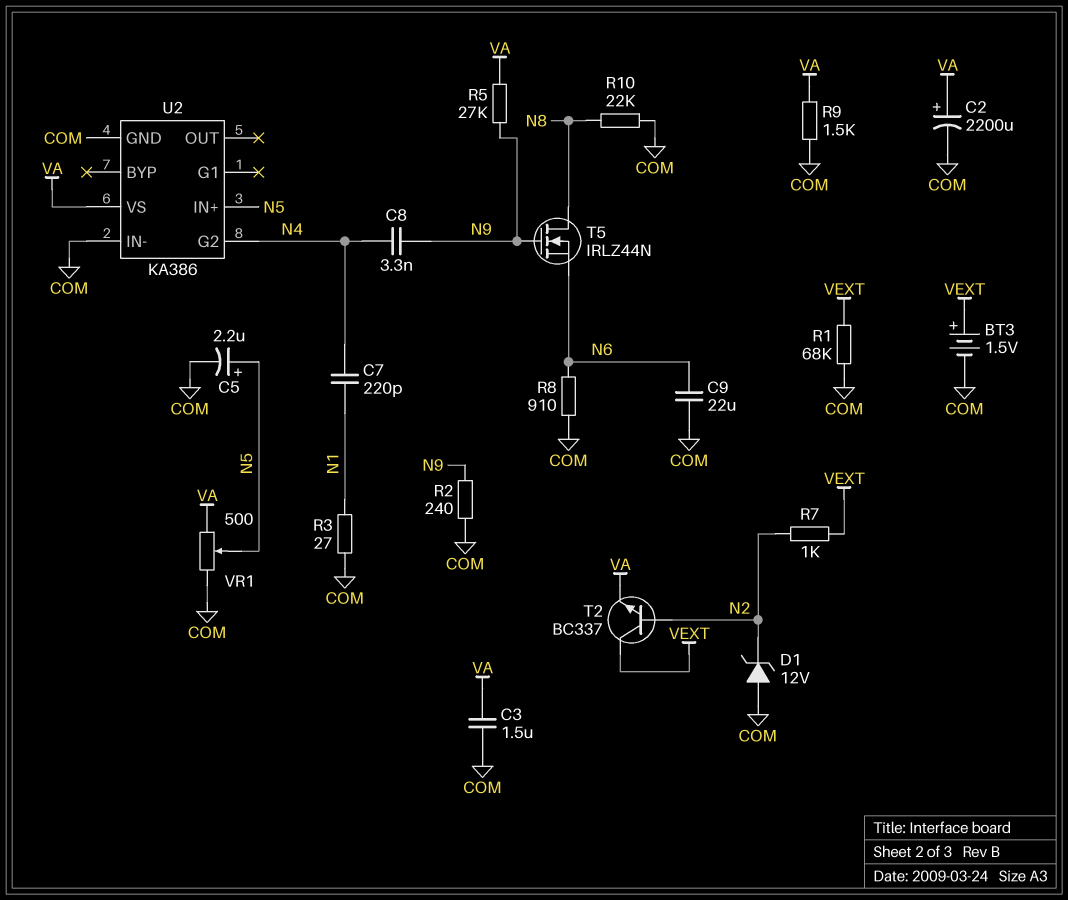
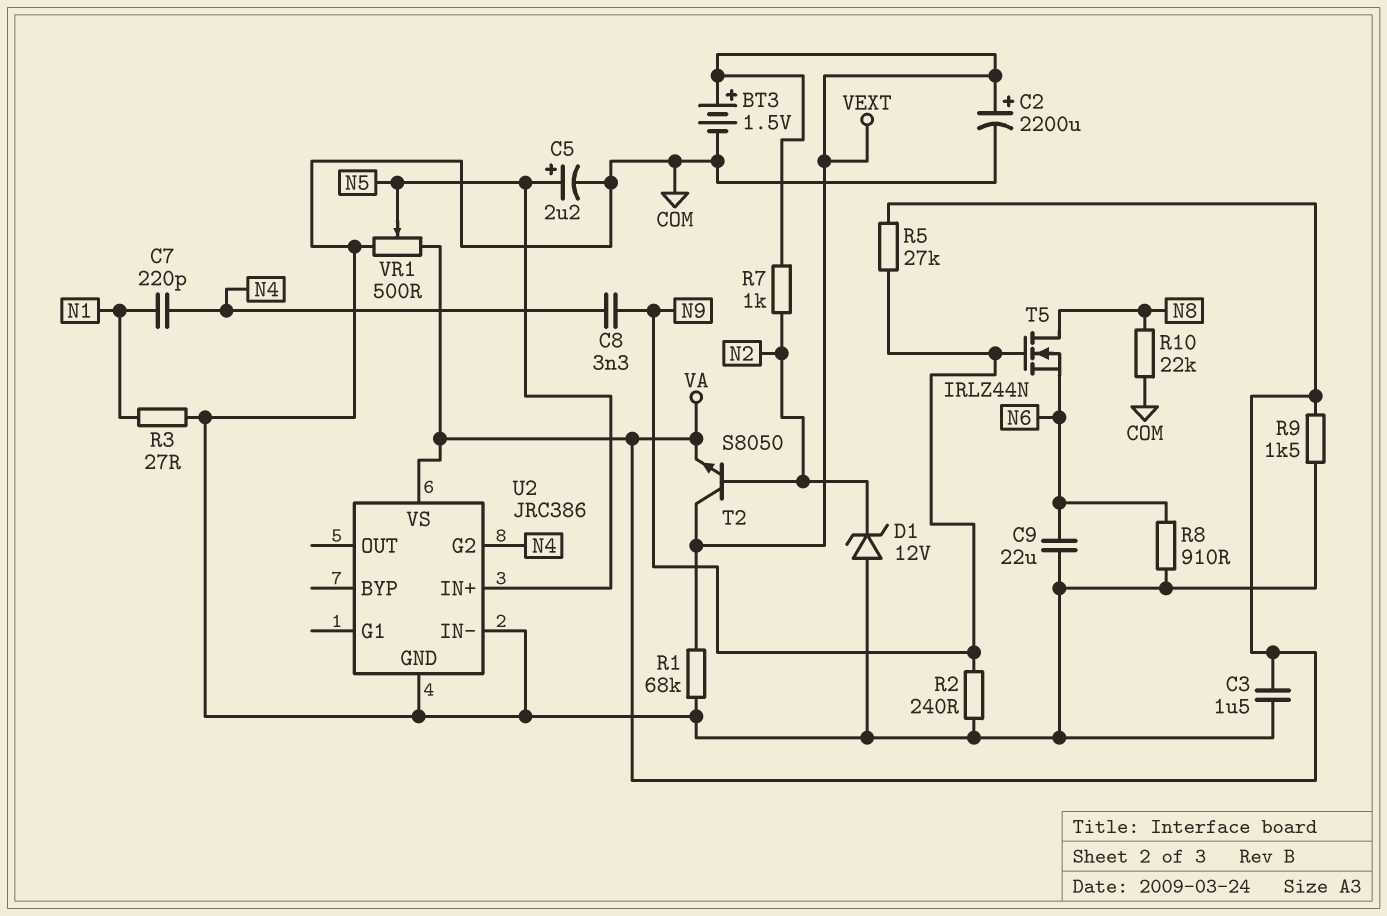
C2: 2200uF (plus VA, minus COM) -> 2200uF (plus VEXT, minus COM)
T2: NPN BC337 (B N2, C VEXT, E VA) -> NPN S8050 (B N2, C VEXT, E VA)
U2: KA386 -> JRC386

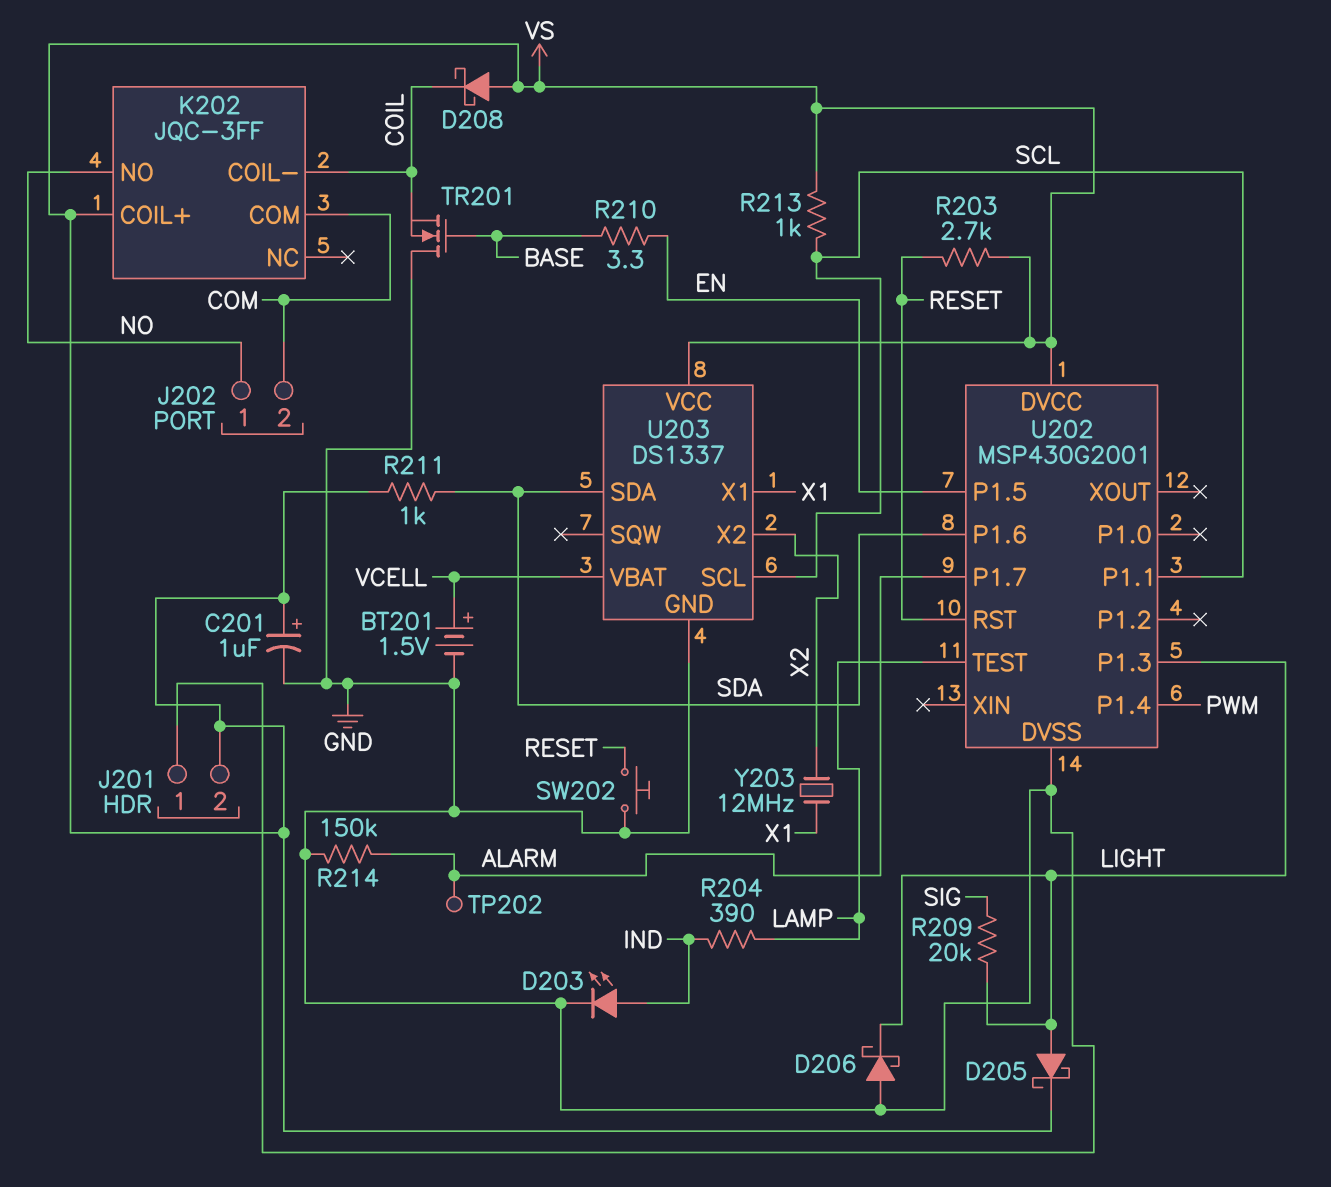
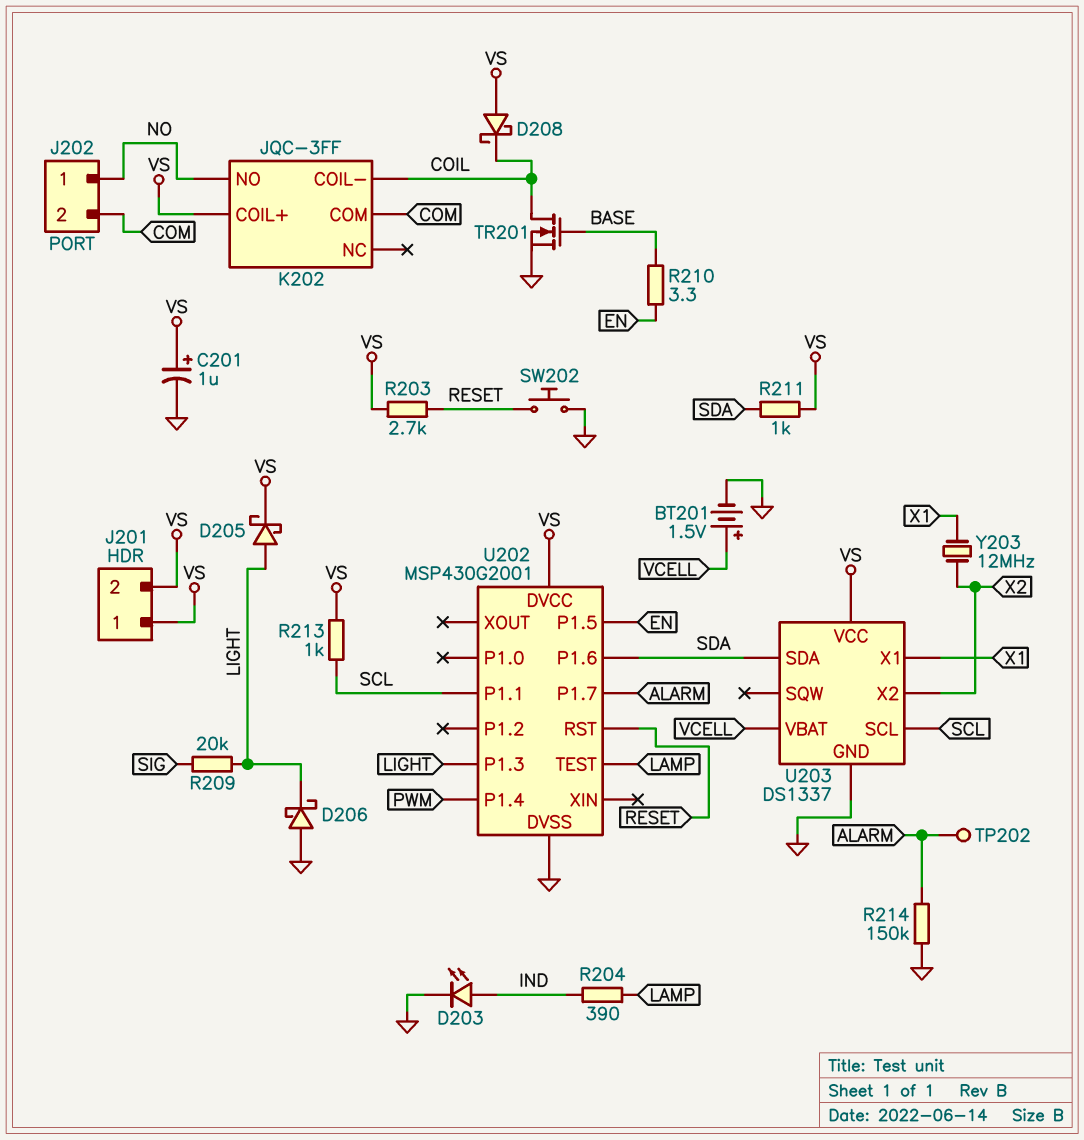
J201 pin 1: GND -> VS
TR201: NMOS (G BASE, D GND, S COIL) -> NMOS (G BASE, D COIL, S GND)

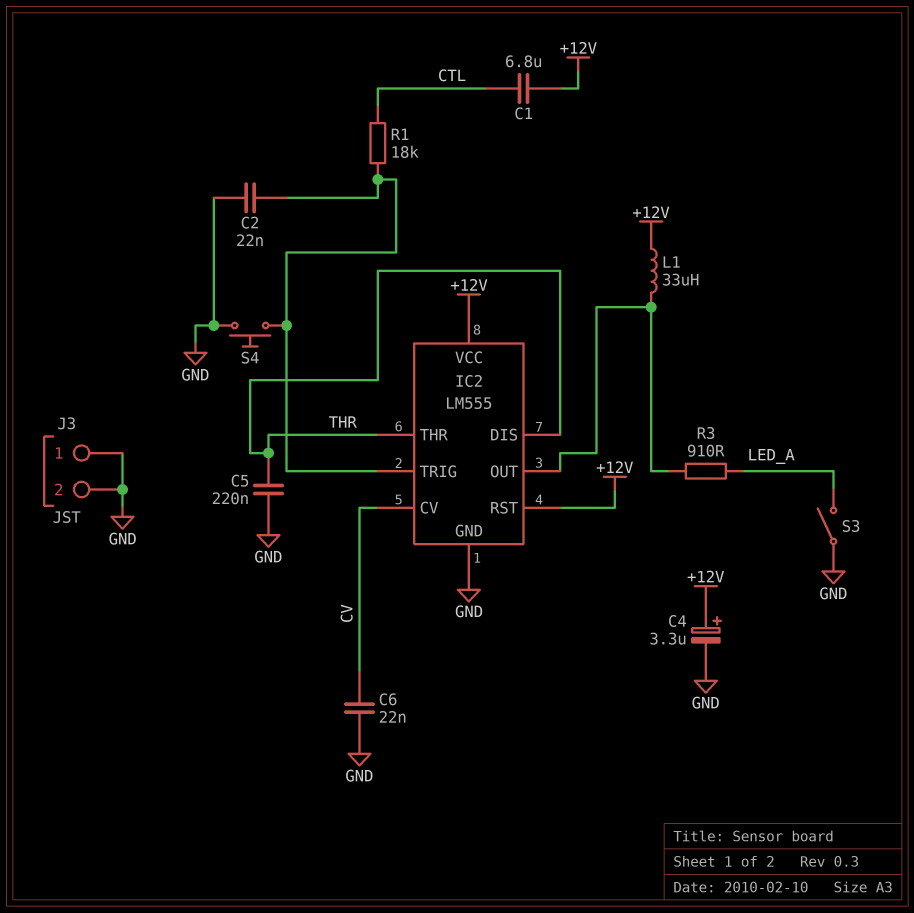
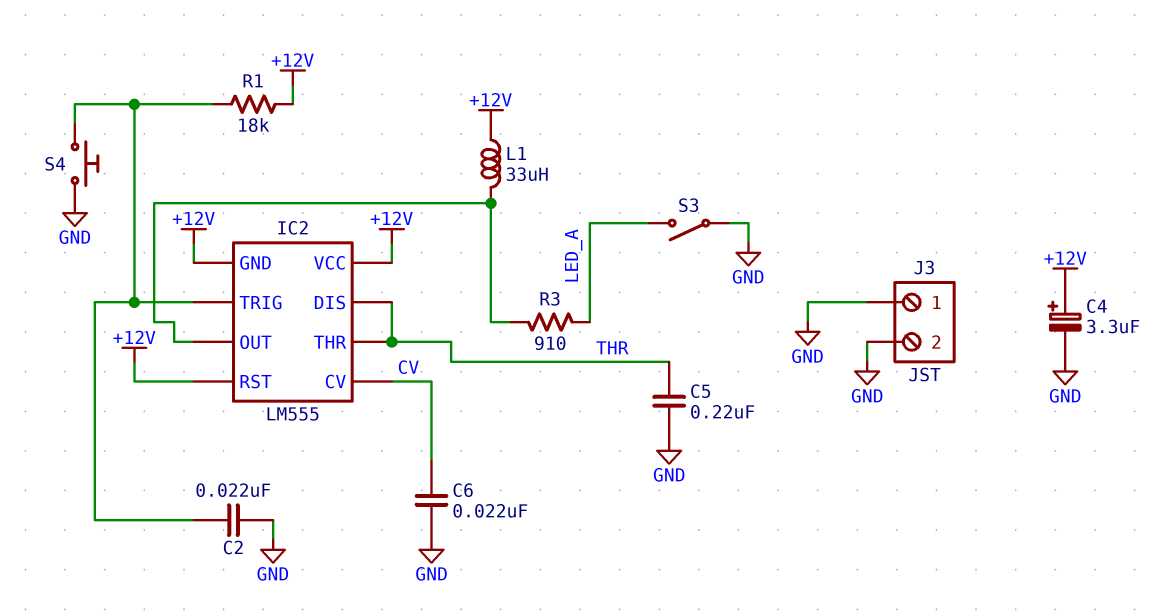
C1: 6.8uF (+12V, CTL) -> none
IC2 pin GND: GND -> +12V
R1: 18k (CTL, IC2/TRIG) -> 18k (+12V, IC2/TRIG)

==============================

TASK DIRECTIONS: In the copy, include no pictures, but repeat the listing exactly.

THE COMPLETED TASK:
C2: 2200uF (plus VA, minus COM) -> 2200uF (plus VEXT, minus COM)
T2: NPN BC337 (B N2, C VEXT, E VA) -> NPN S8050 (B N2, C VEXT, E VA)
U2: KA386 -> JRC386

J201 pin 1: GND -> VS
TR201: NMOS (G BASE, D GND, S COIL) -> NMOS (G BASE, D COIL, S GND)

C1: 6.8uF (+12V, CTL) -> none
IC2 pin GND: GND -> +12V
R1: 18k (CTL, IC2/TRIG) -> 18k (+12V, IC2/TRIG)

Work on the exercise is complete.